TRY IT >> Every line of the material below in which "Nudelholz" shows up is to be located and copied.

SUPPLIED RECORDS >>
⁂
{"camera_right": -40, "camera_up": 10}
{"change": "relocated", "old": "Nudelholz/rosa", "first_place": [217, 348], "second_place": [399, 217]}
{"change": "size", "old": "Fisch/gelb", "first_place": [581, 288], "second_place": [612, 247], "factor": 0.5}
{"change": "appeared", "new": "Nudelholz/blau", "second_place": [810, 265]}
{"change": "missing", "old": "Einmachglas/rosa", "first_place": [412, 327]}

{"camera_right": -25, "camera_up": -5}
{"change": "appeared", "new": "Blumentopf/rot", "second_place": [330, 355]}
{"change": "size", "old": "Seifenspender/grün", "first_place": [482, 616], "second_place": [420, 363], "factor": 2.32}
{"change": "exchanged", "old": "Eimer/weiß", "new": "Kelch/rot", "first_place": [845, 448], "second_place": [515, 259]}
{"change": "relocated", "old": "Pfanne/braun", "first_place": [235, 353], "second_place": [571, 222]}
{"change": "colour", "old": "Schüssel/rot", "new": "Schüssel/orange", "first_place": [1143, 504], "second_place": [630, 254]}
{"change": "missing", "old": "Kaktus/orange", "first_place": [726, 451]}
⁂
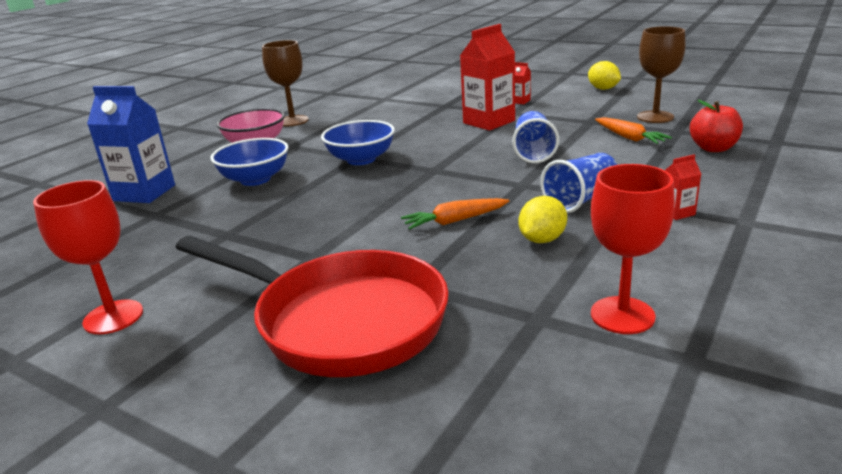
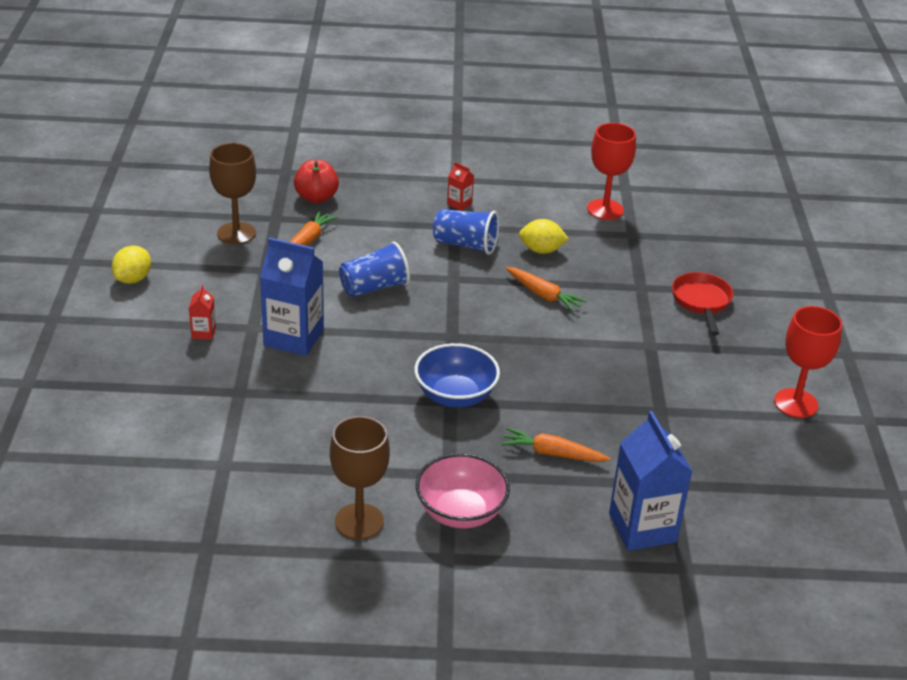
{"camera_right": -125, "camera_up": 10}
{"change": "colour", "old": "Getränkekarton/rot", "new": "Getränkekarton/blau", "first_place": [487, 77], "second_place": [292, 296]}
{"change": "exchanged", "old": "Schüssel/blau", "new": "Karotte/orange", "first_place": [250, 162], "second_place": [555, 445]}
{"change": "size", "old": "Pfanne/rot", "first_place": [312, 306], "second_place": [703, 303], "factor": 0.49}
⁂
EXPECTED OUTPUT >>
{"change": "relocated", "old": "Nudelholz/rosa", "first_place": [217, 348], "second_place": [399, 217]}
{"change": "appeared", "new": "Nudelholz/blau", "second_place": [810, 265]}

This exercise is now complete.